* [SOURCE RECORDS]
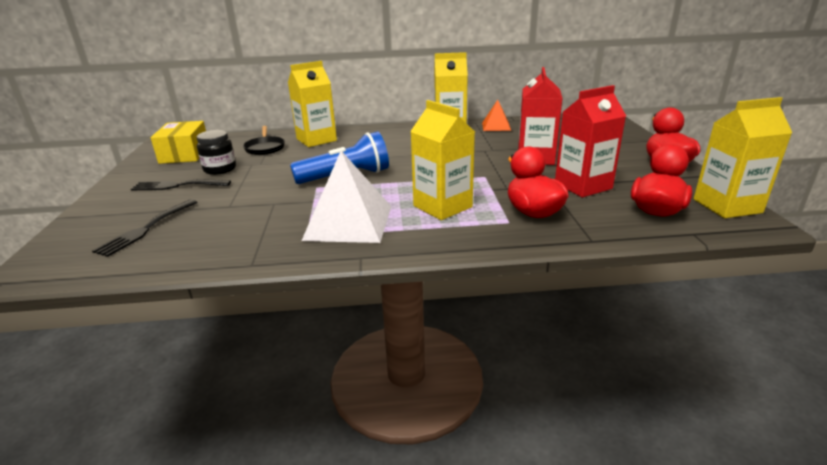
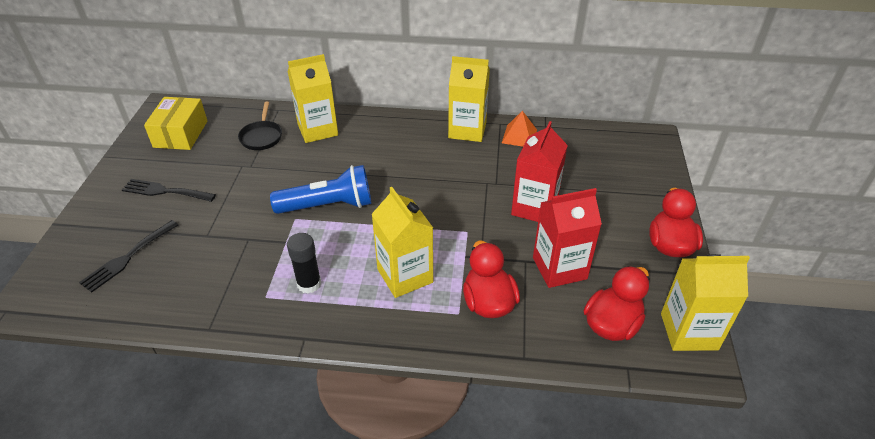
camera: 10 degrees right, 15 degrees up
(220, 169) = (210, 169): black jar -> none
(349, 222) = (309, 284): white pyramid -> black glue stick

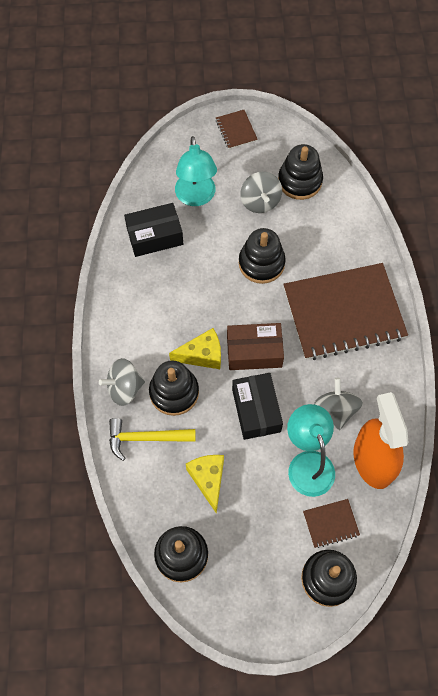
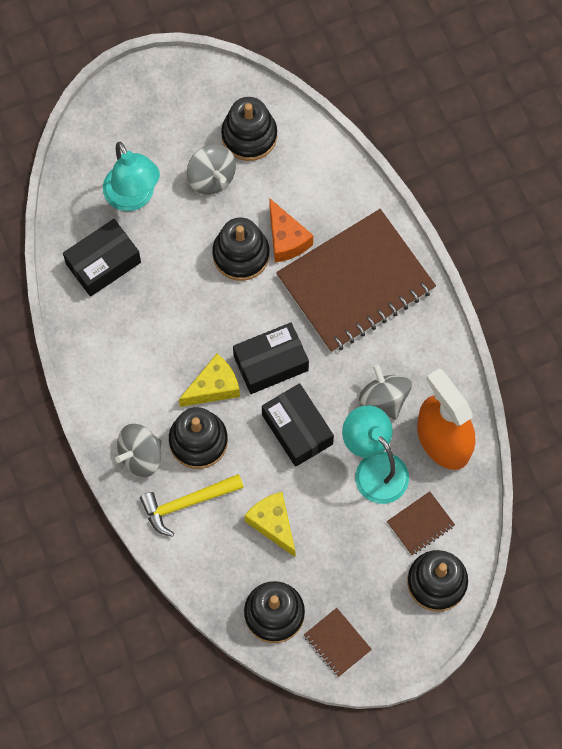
camera: 20 degrees left, 5 degrees up
(236, 130) = (149, 94): brown notebook -> brown notebook (337, 643)
(254, 352) = (271, 363): brown box -> black box
(300, 263) = (286, 239): none -> orange cheese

* [YOUR INSTRUCTIONS] If a line in the records contains the string "camera", copy it out.

* [EXPECTED OUTPUT]
camera: 10 degrees right, 15 degrees up
camera: 20 degrees left, 5 degrees up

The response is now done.